- Task prompt: Please copy all of the entries exactly, but drop every picture.

[[ Data section open ]]

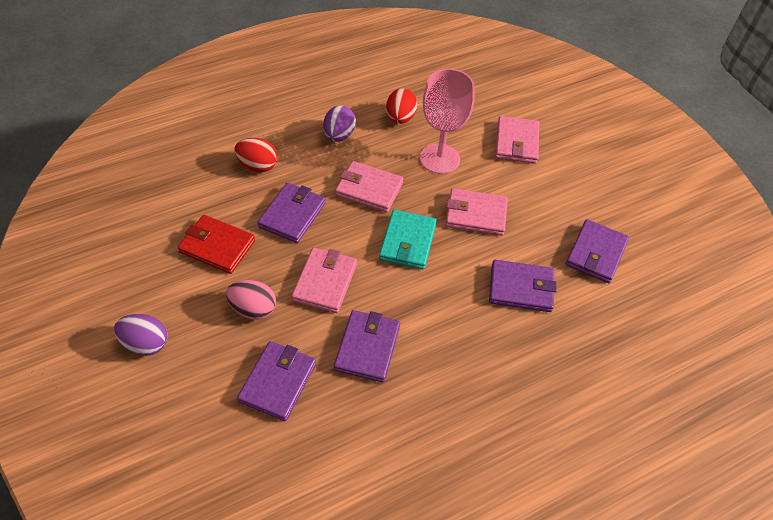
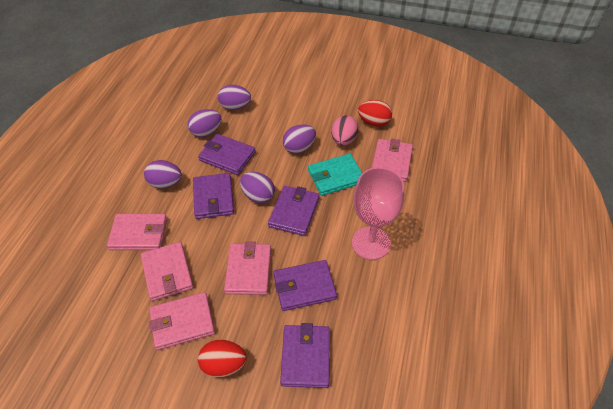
pink wallet: 4 -> 5
purple egg: 2 -> 5
red wallet: 1 -> 0

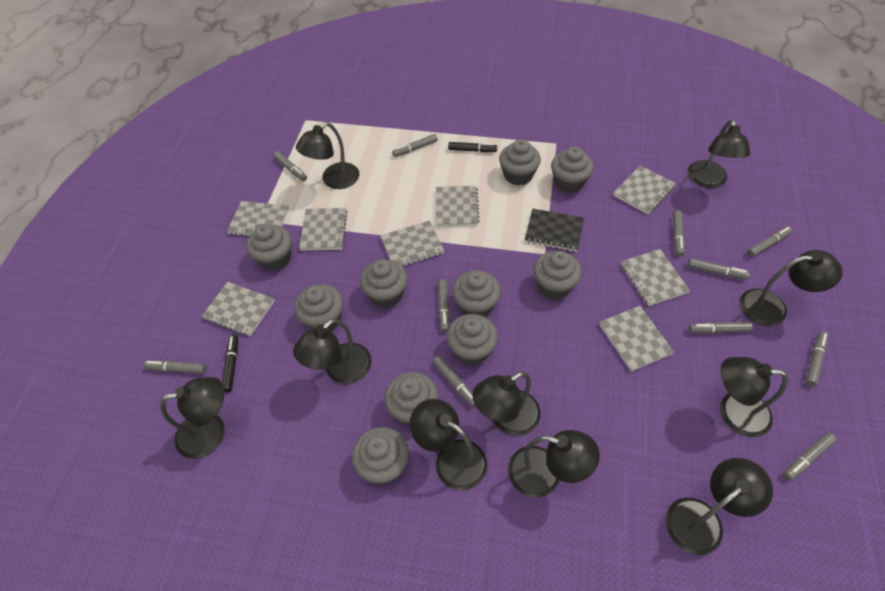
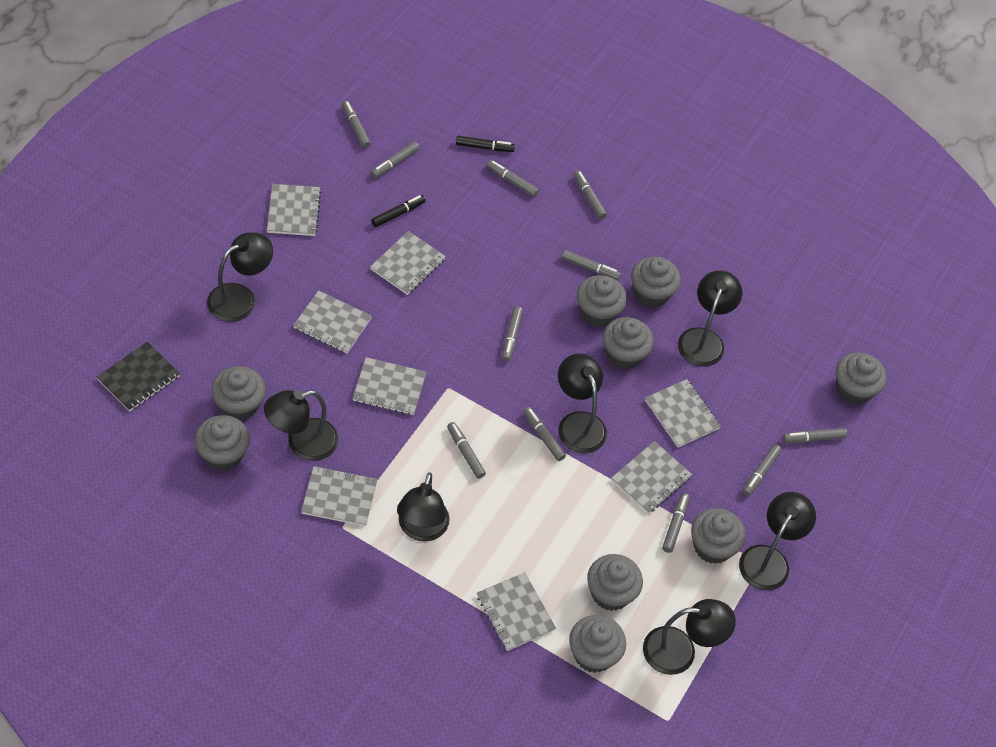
black lamp: 10 -> 7
grey cupcake: 10 -> 9

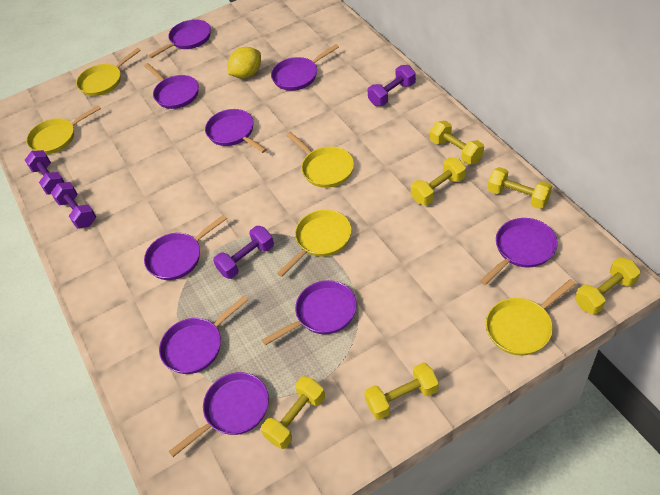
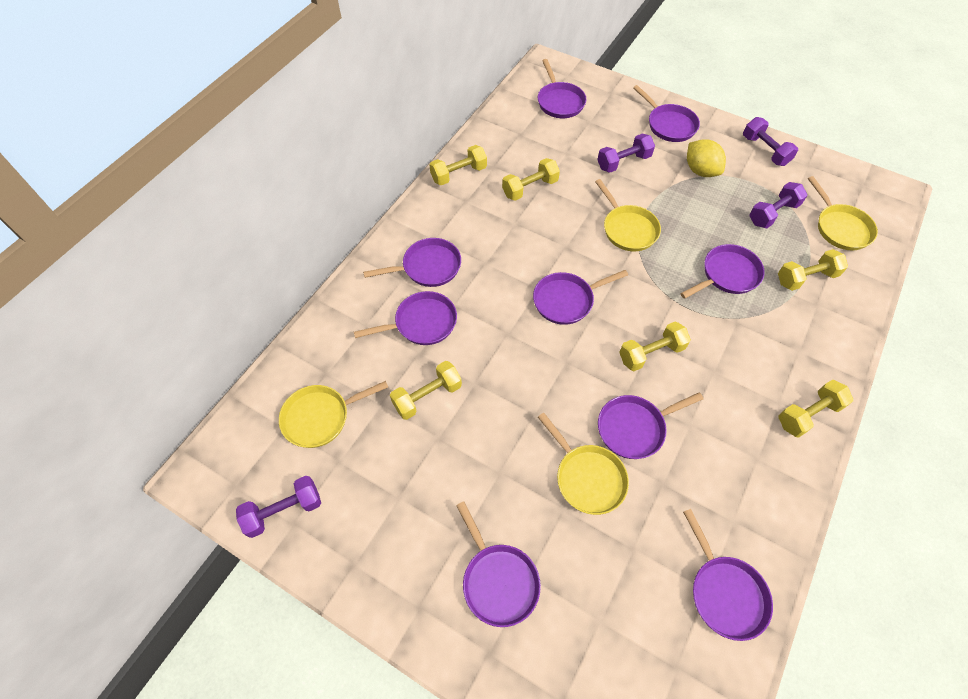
yellow pan: 5 -> 4

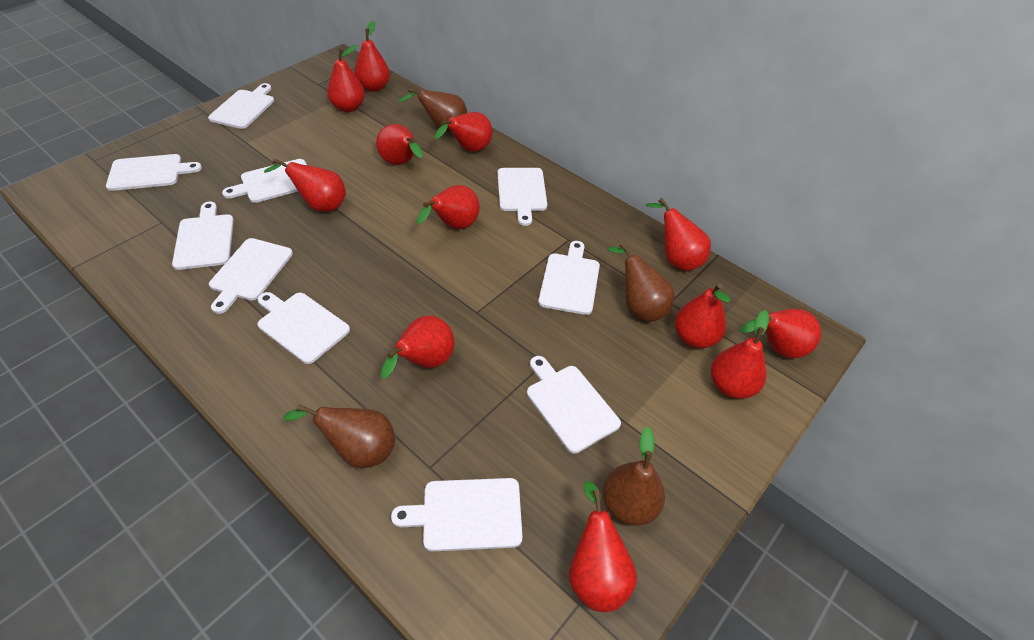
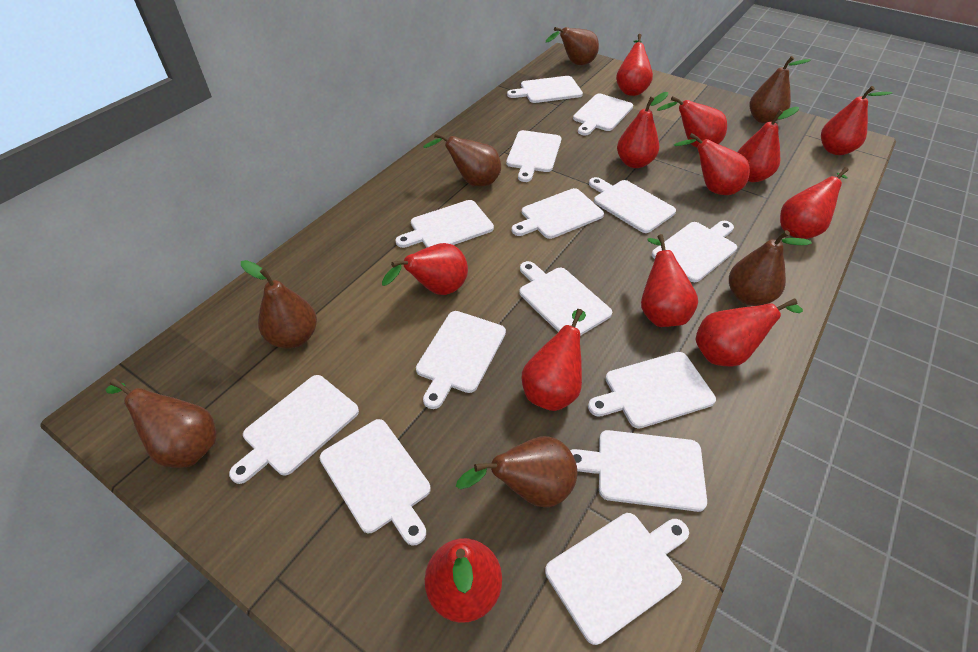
brown pear: 4 -> 7
white cutting board: 10 -> 14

[[ Data section closed ]]

- Result below:
pink wallet: 4 -> 5
purple egg: 2 -> 5
red wallet: 1 -> 0

black lamp: 10 -> 7
grey cupcake: 10 -> 9

yellow pan: 5 -> 4

brown pear: 4 -> 7
white cutting board: 10 -> 14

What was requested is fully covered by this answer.